EXERCISE DESCRIPTION: An exact transcription of all the data is required; the pictures are to be left out.

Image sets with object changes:
[Start of Attachment]
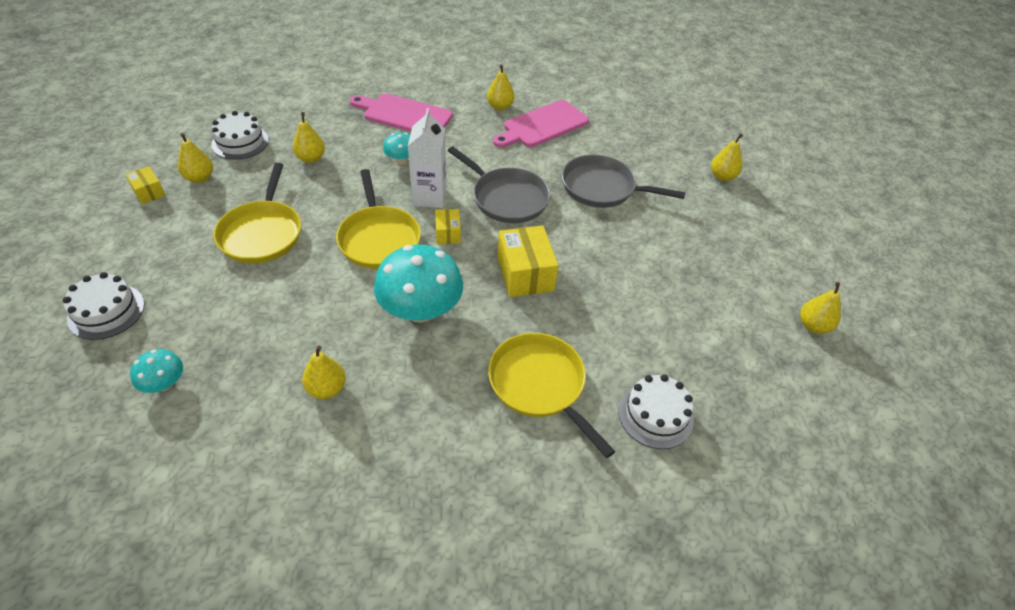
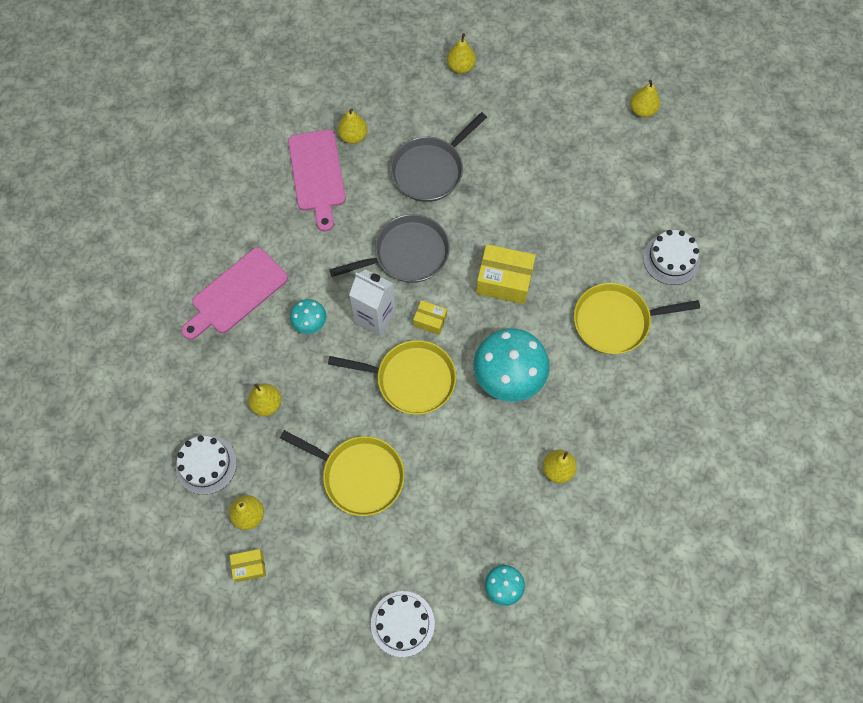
camera: 60 degrees left, 20 degrees up
yellow pear [487,64,515,111] -> yellow pear moved to [338,108,368,144]

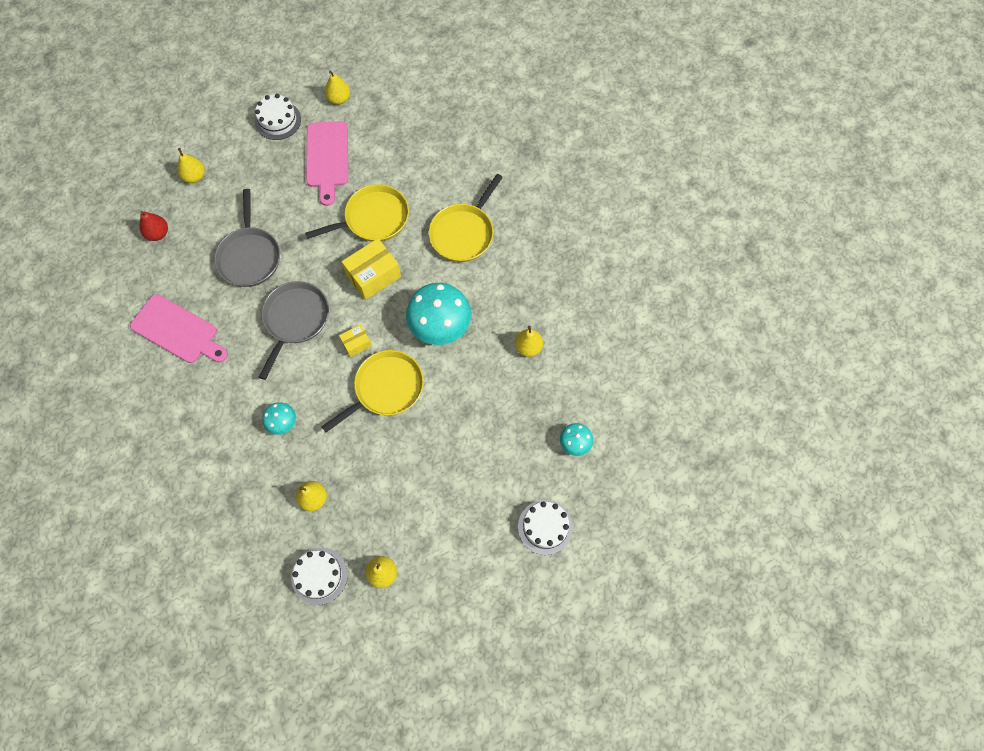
camera: 50 degrees left, 0 degrees up
pink cutting board [181,247,288,340] -> pink cutting board moved to [306,121,348,206]
yellow box [230,549,266,582] -> none
yellow pan [280,430,405,516] -> yellow pan moved to [305,184,409,242]
yellow pear [338,108,368,144] -> none
white carton [349,269,396,337] -> none
white cake [643,230,700,285] -> white cake moved to [255,94,301,140]
none -> red pear [139,211,168,241]

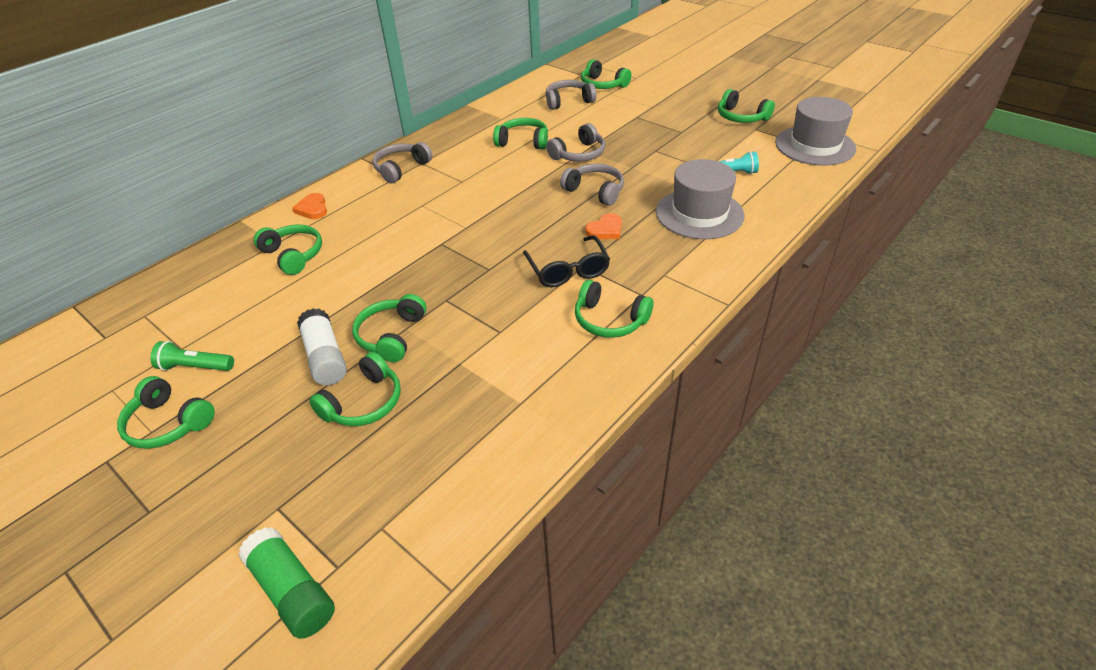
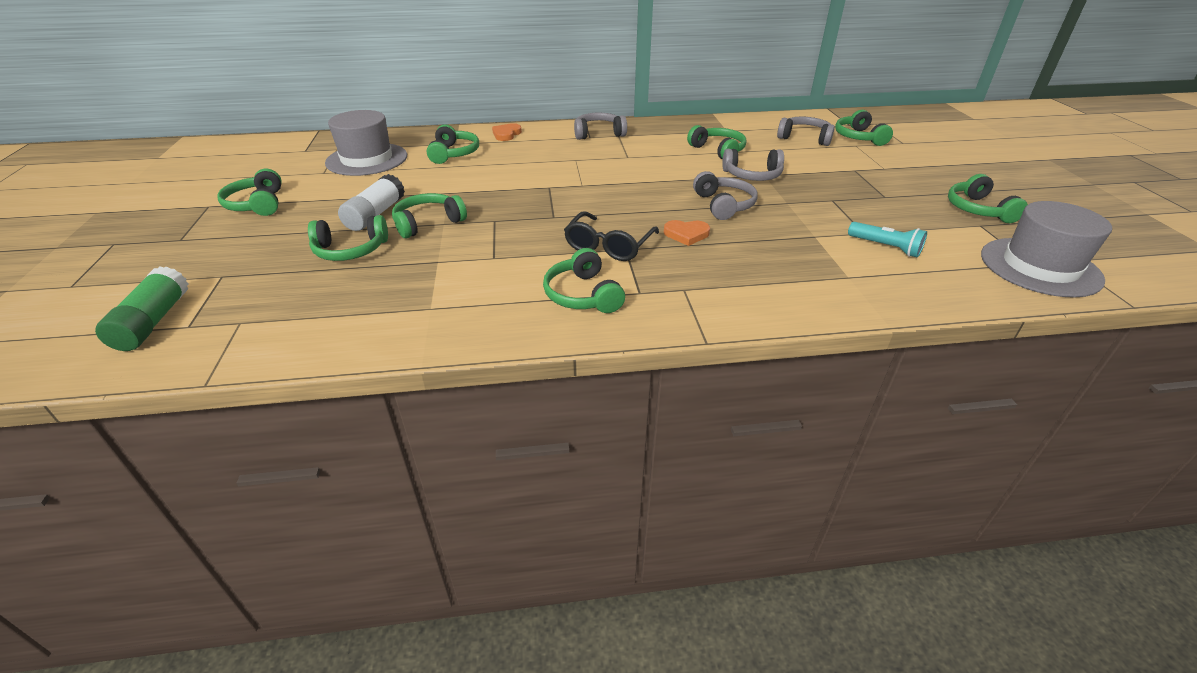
camera: 40 degrees right, 5 degrees down
green flashlight [150,341,234,371] -> none
grey hat [656,159,745,239] -> grey hat moved to [325,110,407,176]

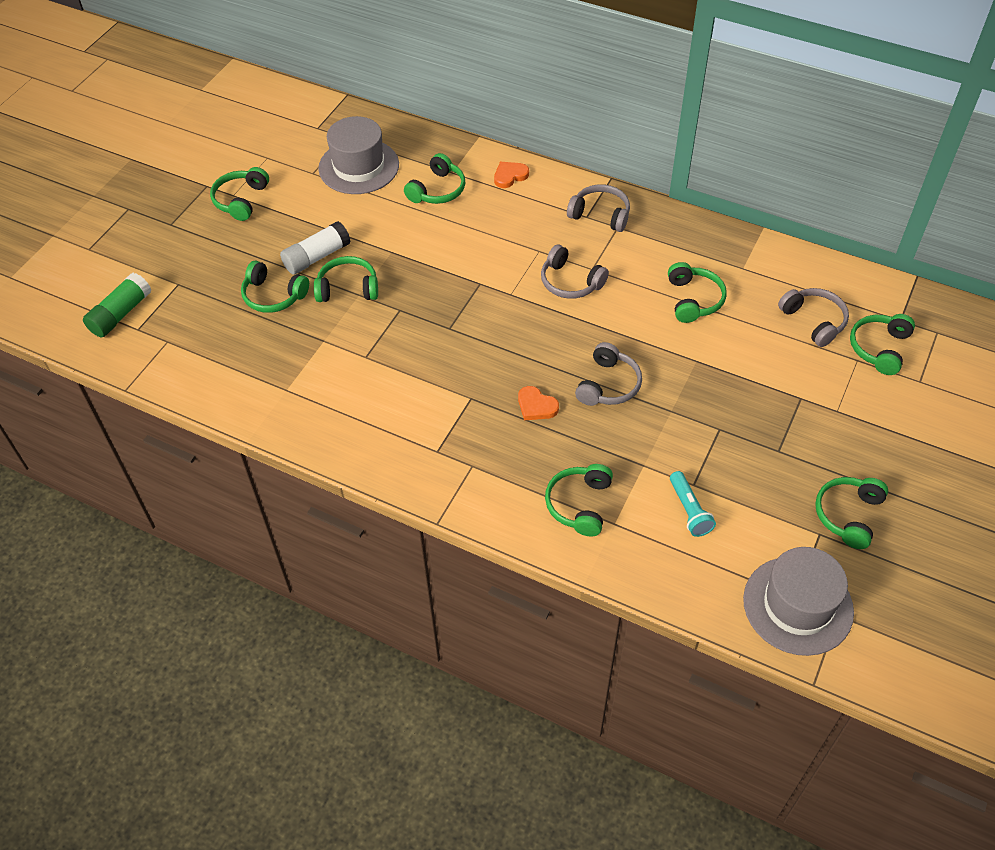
camera: 35 degrees right, 15 degrees up
green headphones [543,248,625,313] -> green headphones moved to [545,464,613,536]
black glasses [564,212,659,261] -> none
grey headphones [722,149,784,181] -> grey headphones moved to [541,245,609,299]

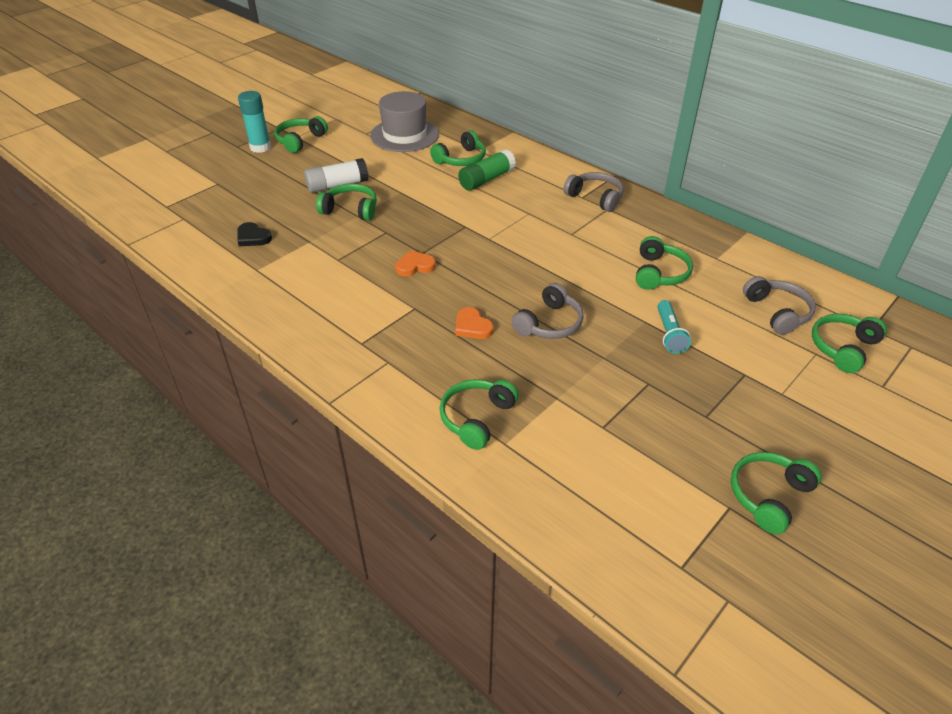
camera: 15 degrees right, 10 degrees down
green glue stick [83,273,151,337] -> green glue stick moved to [458,149,516,191]
green headphones [241,261,309,313] -> none
orange heart [494,162,529,188] -> orange heart moved to [395,250,436,276]
grey headphones [541,245,609,299] -> none
turquoise flashlight [670,471,716,537] -> turquoise flashlight moved to [657,300,691,354]
grey hat [743,547,854,656] -> none
none -> black heart [237,222,272,246]
none -> turquoise glue stick [238,91,271,153]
[End of Attachment]
PROBLEM SOLUTION:
camera: 60 degrees left, 20 degrees up
yellow pear [487,64,515,111] -> yellow pear moved to [338,108,368,144]

camera: 50 degrees left, 0 degrees up
pink cutting board [181,247,288,340] -> pink cutting board moved to [306,121,348,206]
yellow box [230,549,266,582] -> none
yellow pan [280,430,405,516] -> yellow pan moved to [305,184,409,242]
yellow pear [338,108,368,144] -> none
white carton [349,269,396,337] -> none
white cake [643,230,700,285] -> white cake moved to [255,94,301,140]
none -> red pear [139,211,168,241]

camera: 40 degrees right, 5 degrees down
green flashlight [150,341,234,371] -> none
grey hat [656,159,745,239] -> grey hat moved to [325,110,407,176]

camera: 35 degrees right, 15 degrees up
green headphones [543,248,625,313] -> green headphones moved to [545,464,613,536]
black glasses [564,212,659,261] -> none
grey headphones [722,149,784,181] -> grey headphones moved to [541,245,609,299]

camera: 15 degrees right, 10 degrees down
green glue stick [83,273,151,337] -> green glue stick moved to [458,149,516,191]
green headphones [241,261,309,313] -> none
orange heart [494,162,529,188] -> orange heart moved to [395,250,436,276]
grey headphones [541,245,609,299] -> none
turquoise flashlight [670,471,716,537] -> turquoise flashlight moved to [657,300,691,354]
grey hat [743,547,854,656] -> none
none -> black heart [237,222,272,246]
none -> turquoise glue stick [238,91,271,153]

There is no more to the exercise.